Collection entries
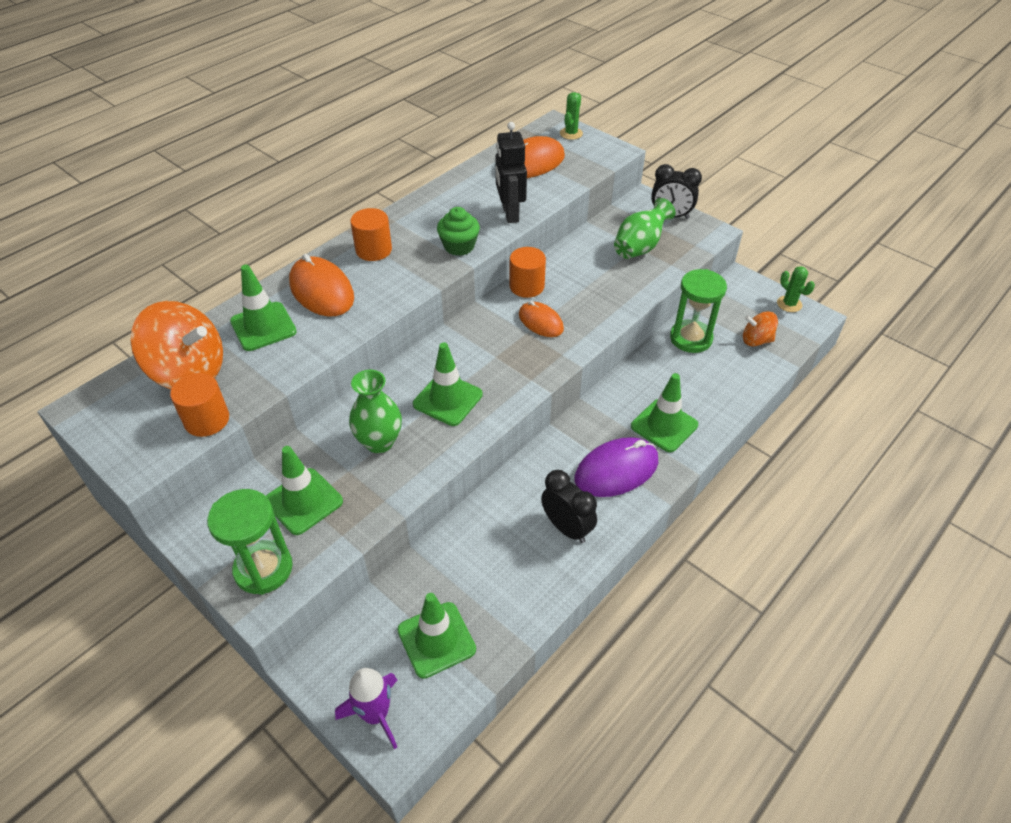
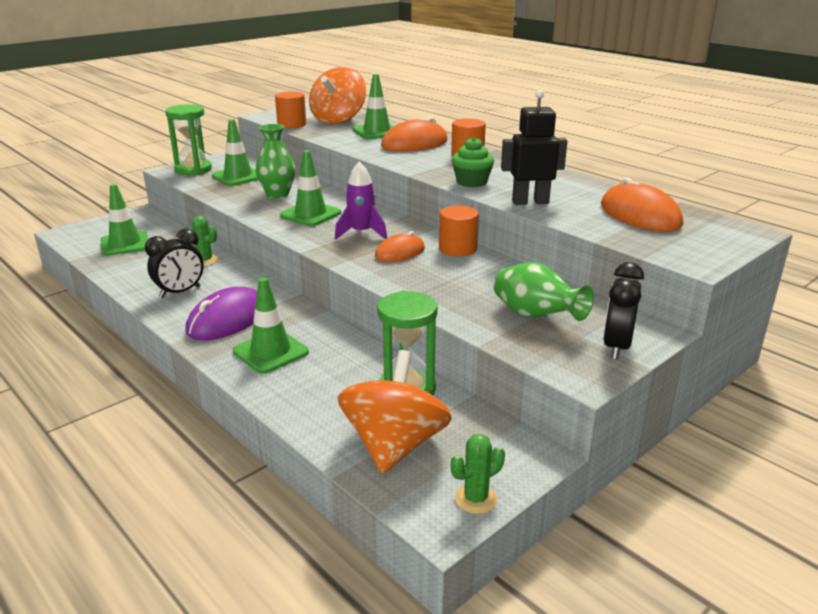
camera: 95 degrees right, 20 degrees down
purple rocket [335,668,397,749] -> purple rocket moved to [335,161,387,240]
green cactus [560,92,583,140] -> green cactus moved to [187,216,218,266]
purple mouse [574,437,658,497] -> purple mouse turned 60 degrees clockwise [185,287,257,340]
orange spinning top [743,311,778,346] -> orange spinning top [337,350,452,474], size x1.87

§ Problem description
What's needed is an exact copy of every entry, minus the pictures.

§ Answer box
camera: 95 degrees right, 20 degrees down
purple rocket [335,668,397,749] -> purple rocket moved to [335,161,387,240]
green cactus [560,92,583,140] -> green cactus moved to [187,216,218,266]
purple mouse [574,437,658,497] -> purple mouse turned 60 degrees clockwise [185,287,257,340]
orange spinning top [743,311,778,346] -> orange spinning top [337,350,452,474], size x1.87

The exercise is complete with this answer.